The line containing "C12: 2.2nF (N7, N10) -> 2.2nF (N10, VSS)" marks the start, and the last line of the records below marks the end. Print that run exactly and nothing else.

[Edit difference data]:
::::::

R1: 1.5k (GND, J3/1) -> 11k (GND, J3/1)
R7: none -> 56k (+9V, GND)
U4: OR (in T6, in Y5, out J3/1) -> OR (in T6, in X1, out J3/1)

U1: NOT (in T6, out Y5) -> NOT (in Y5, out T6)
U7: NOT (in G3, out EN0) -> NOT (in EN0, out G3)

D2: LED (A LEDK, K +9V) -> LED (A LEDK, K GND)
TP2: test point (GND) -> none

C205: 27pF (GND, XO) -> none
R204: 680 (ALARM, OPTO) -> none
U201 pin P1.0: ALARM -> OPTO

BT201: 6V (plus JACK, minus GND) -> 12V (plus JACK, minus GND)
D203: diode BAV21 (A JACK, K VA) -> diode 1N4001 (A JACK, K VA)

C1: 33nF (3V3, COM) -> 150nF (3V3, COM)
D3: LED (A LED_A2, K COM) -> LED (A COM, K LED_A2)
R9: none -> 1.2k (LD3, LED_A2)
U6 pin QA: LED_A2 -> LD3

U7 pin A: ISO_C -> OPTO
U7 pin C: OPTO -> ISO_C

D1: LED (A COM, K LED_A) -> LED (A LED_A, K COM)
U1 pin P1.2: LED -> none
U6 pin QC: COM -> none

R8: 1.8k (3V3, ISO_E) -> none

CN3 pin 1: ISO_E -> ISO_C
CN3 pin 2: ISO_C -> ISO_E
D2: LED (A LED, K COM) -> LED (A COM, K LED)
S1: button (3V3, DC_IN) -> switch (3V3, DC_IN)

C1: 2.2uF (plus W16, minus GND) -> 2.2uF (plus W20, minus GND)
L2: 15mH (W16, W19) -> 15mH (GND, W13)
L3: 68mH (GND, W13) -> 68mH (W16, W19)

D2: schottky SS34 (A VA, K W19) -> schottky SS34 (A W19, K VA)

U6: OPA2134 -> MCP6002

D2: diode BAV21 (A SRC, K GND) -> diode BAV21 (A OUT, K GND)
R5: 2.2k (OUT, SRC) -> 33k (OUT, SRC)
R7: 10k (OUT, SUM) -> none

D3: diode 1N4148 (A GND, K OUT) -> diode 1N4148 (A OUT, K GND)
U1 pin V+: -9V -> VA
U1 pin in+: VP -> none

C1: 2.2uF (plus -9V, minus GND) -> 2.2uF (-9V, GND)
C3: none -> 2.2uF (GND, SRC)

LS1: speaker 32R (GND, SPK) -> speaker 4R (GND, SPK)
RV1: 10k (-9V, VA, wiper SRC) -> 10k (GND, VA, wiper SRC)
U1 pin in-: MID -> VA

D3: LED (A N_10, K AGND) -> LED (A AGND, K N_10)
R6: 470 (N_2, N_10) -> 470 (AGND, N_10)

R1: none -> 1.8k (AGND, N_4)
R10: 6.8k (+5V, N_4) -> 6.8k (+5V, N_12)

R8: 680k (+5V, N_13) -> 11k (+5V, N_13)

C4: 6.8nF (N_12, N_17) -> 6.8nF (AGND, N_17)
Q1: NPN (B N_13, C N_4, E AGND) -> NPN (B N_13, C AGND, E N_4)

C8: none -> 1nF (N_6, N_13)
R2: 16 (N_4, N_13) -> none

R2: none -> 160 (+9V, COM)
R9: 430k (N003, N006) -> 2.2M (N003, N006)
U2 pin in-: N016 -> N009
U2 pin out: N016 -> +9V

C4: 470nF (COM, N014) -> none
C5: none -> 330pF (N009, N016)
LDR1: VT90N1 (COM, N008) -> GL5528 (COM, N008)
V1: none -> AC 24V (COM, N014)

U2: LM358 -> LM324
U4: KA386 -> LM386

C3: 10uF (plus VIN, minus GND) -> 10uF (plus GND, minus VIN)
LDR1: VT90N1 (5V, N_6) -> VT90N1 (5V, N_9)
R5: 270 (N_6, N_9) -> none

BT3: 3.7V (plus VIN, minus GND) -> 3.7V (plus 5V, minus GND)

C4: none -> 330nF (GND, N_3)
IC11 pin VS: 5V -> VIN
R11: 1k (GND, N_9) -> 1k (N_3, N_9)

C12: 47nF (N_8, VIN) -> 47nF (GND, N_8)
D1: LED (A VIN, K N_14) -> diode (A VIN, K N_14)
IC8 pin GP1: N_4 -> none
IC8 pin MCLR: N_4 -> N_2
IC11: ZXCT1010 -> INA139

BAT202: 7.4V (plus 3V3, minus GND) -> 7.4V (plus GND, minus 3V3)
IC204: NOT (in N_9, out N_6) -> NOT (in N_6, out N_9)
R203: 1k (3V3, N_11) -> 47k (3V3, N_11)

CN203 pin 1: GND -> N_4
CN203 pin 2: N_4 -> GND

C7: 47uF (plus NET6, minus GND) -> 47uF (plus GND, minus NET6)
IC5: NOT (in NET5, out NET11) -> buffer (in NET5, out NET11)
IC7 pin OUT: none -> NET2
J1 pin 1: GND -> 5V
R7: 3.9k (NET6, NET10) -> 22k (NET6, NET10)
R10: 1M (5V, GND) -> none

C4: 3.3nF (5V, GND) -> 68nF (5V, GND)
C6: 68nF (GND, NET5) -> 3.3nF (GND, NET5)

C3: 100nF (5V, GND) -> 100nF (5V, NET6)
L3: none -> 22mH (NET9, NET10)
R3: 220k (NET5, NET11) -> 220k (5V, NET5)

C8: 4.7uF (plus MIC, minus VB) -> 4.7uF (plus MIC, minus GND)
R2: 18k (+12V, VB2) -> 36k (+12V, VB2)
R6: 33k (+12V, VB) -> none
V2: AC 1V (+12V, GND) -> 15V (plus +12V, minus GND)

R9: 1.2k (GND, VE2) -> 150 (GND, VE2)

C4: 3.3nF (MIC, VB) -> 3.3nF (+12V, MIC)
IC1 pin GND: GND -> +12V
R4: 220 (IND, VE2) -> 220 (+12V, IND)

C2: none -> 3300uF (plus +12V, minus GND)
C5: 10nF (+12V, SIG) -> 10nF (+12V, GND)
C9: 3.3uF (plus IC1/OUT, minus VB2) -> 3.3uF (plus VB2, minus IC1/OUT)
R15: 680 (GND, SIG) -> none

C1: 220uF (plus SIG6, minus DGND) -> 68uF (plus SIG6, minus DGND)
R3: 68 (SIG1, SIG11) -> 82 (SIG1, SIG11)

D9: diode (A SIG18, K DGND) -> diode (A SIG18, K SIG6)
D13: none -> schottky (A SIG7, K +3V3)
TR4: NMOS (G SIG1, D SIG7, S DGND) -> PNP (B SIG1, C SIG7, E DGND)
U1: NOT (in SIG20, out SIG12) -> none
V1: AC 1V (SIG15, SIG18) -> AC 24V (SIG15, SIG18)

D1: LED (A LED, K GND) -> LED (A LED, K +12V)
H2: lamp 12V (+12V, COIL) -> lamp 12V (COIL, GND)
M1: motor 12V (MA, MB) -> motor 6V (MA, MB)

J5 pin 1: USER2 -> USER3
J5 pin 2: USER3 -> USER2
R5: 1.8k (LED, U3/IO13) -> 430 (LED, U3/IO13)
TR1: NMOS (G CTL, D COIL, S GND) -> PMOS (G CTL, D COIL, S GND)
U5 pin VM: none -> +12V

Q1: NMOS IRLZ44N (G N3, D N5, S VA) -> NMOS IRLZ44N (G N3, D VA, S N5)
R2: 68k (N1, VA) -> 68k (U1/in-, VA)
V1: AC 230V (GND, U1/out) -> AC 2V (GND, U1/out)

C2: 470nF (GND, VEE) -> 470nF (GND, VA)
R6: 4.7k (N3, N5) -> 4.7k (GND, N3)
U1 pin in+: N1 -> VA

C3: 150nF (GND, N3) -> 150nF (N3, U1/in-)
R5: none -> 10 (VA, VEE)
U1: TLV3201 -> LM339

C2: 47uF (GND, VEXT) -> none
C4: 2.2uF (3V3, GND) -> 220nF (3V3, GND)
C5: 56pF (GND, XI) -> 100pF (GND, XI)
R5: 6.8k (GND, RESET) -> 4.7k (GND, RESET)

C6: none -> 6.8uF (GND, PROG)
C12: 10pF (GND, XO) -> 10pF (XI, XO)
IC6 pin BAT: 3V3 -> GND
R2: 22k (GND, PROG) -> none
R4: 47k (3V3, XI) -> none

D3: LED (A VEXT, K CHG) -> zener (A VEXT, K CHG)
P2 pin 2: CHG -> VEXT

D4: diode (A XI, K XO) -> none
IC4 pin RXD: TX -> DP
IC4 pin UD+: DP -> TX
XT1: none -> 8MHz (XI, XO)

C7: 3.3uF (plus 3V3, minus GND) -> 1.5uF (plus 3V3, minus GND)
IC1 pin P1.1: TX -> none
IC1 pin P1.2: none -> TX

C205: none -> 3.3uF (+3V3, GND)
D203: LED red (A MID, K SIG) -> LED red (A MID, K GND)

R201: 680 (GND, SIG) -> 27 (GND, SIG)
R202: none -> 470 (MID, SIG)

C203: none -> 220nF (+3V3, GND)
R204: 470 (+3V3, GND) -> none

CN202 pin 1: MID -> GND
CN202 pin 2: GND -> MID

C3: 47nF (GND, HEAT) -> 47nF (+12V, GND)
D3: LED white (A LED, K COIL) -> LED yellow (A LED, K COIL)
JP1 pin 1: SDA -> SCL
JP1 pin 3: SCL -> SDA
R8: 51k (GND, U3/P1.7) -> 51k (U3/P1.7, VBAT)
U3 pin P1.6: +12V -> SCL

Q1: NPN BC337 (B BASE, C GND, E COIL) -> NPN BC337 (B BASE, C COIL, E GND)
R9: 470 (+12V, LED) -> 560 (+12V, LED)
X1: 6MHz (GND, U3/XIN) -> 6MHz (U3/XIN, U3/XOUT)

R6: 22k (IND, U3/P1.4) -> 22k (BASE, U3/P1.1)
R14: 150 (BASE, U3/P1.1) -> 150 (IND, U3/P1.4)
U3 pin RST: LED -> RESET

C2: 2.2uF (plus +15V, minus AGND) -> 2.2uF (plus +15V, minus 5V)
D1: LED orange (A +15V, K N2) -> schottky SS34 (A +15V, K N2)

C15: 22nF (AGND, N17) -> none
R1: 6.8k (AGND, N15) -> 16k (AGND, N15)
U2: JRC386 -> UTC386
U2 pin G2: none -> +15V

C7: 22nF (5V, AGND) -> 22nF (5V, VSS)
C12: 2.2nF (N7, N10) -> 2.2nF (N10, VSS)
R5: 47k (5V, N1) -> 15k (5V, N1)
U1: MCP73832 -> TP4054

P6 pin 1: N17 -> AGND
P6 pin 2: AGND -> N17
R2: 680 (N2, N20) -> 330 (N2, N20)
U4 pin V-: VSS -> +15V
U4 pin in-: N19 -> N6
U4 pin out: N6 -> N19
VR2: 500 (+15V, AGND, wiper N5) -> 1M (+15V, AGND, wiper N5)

::::::

[RESPONSE TO THIS TASK]:
C12: 2.2nF (N7, N10) -> 2.2nF (N10, VSS)
R5: 47k (5V, N1) -> 15k (5V, N1)
U1: MCP73832 -> TP4054

P6 pin 1: N17 -> AGND
P6 pin 2: AGND -> N17
R2: 680 (N2, N20) -> 330 (N2, N20)
U4 pin V-: VSS -> +15V
U4 pin in-: N19 -> N6
U4 pin out: N6 -> N19
VR2: 500 (+15V, AGND, wiper N5) -> 1M (+15V, AGND, wiper N5)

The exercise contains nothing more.